(Dataset entries Opens)

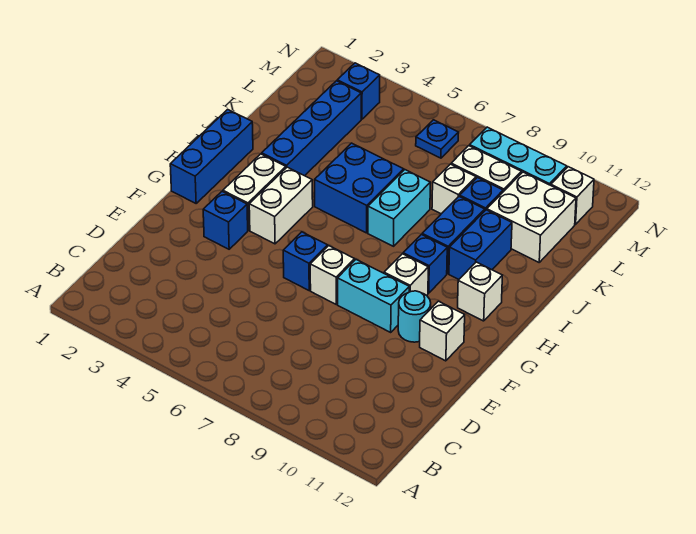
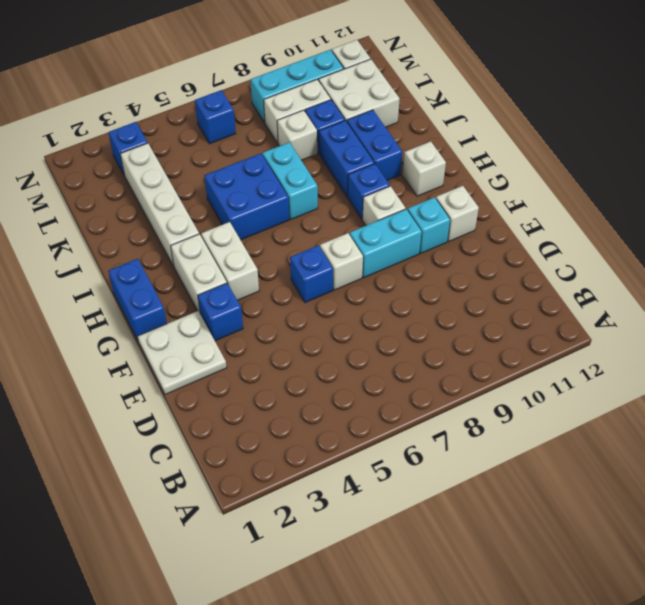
none -> white plate E1:F2 level 1
cyan round brick F10 level 1 -> cyan brick F10 level 1
blue brick G1:I1 level 1 -> blue brick G1:H1 level 1
blue brick I3:L3 level 1 -> white brick I3:L3 level 1
blue plate M6 level 1 -> blue brick M6 level 1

(Dataset entries Closes)

Exercise details:
Reproduce all the entries above exactly. Include no images.

Completed task:
none -> white plate E1:F2 level 1
cyan round brick F10 level 1 -> cyan brick F10 level 1
blue brick G1:I1 level 1 -> blue brick G1:H1 level 1
blue brick I3:L3 level 1 -> white brick I3:L3 level 1
blue plate M6 level 1 -> blue brick M6 level 1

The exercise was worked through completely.